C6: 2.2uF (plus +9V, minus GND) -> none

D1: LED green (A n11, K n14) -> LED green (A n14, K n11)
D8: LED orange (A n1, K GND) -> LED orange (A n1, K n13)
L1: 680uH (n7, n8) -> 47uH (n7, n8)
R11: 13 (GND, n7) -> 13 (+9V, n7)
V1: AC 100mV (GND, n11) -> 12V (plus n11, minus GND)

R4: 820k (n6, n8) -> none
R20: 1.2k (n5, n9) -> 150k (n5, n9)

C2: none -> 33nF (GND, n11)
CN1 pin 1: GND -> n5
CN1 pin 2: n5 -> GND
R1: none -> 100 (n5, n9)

____

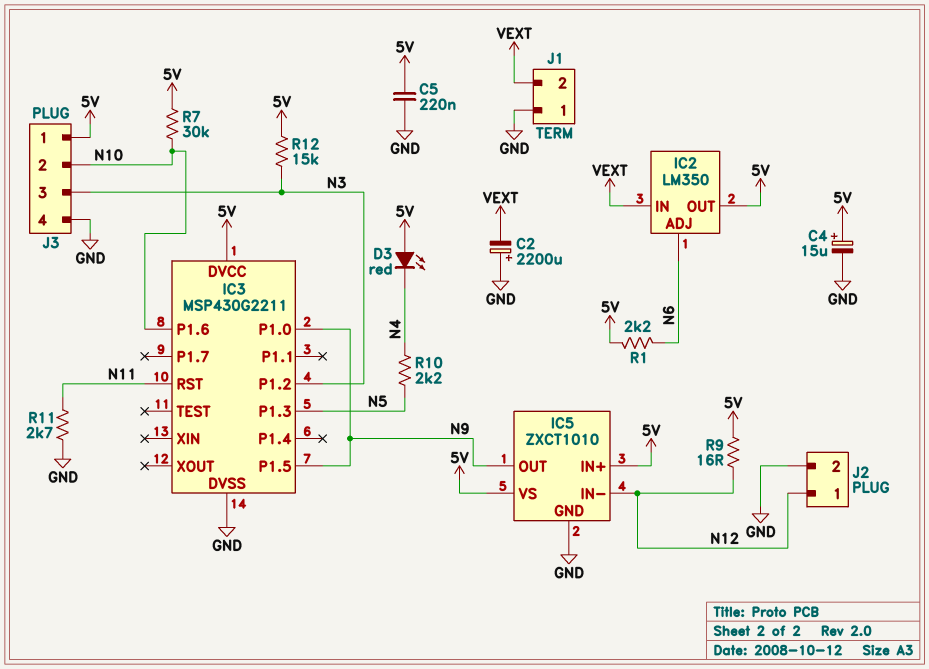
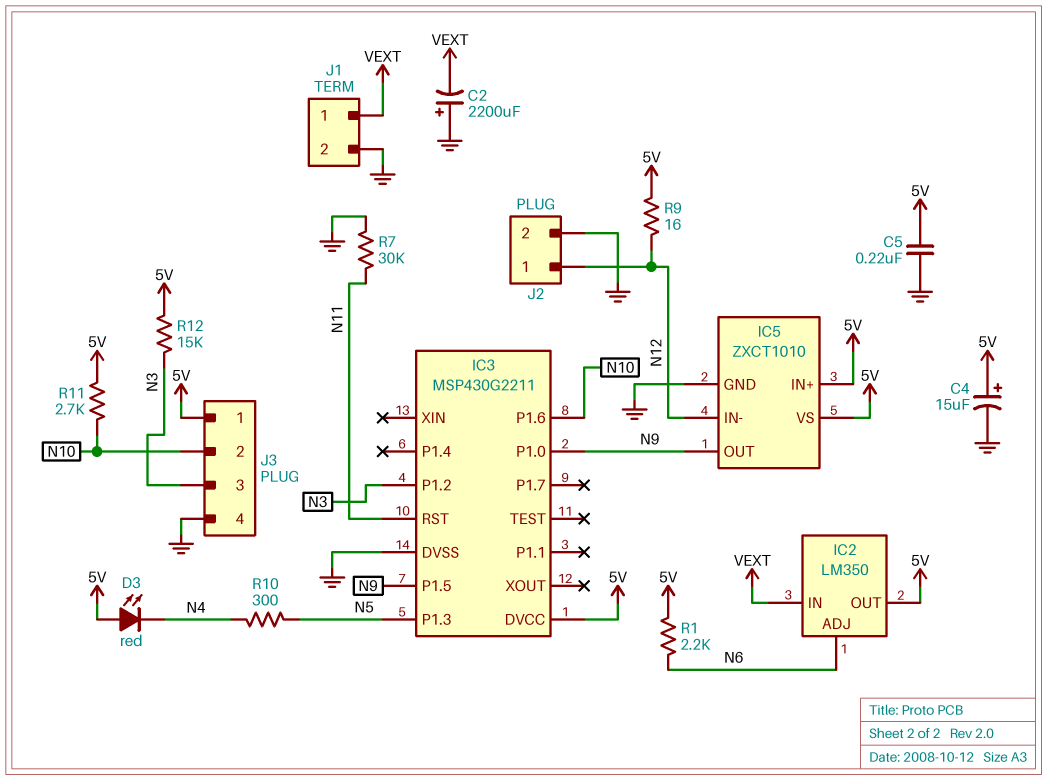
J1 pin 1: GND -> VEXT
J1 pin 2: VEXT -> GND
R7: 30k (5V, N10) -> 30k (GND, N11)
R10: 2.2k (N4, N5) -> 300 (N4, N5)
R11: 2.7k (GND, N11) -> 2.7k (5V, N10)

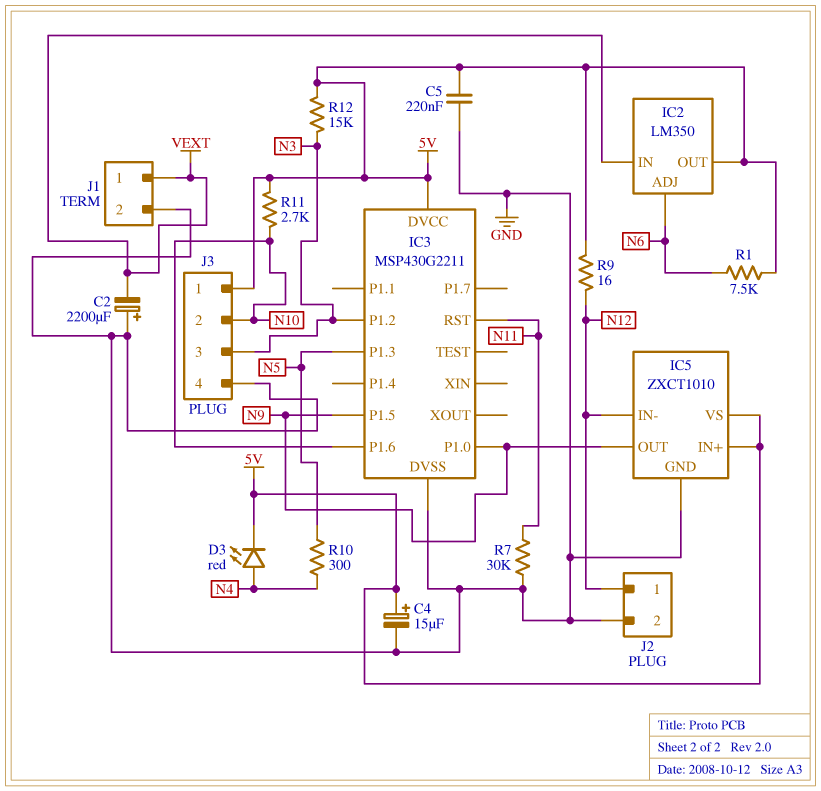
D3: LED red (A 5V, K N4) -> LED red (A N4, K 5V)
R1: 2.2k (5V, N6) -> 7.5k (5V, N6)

____

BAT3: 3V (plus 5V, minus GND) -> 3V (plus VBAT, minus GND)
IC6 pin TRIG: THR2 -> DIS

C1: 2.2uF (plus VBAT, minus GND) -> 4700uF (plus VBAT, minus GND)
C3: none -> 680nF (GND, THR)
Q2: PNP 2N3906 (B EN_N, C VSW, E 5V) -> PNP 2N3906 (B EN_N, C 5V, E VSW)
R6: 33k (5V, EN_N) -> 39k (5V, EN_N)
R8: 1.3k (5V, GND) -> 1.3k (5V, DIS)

____

> Description of the task
Show all lines in the entries above where the word "none" appears.

> Completed exercise
C6: 2.2uF (plus +9V, minus GND) -> none
R4: 820k (n6, n8) -> none
C2: none -> 33nF (GND, n11)
R1: none -> 100 (n5, n9)
C3: none -> 680nF (GND, THR)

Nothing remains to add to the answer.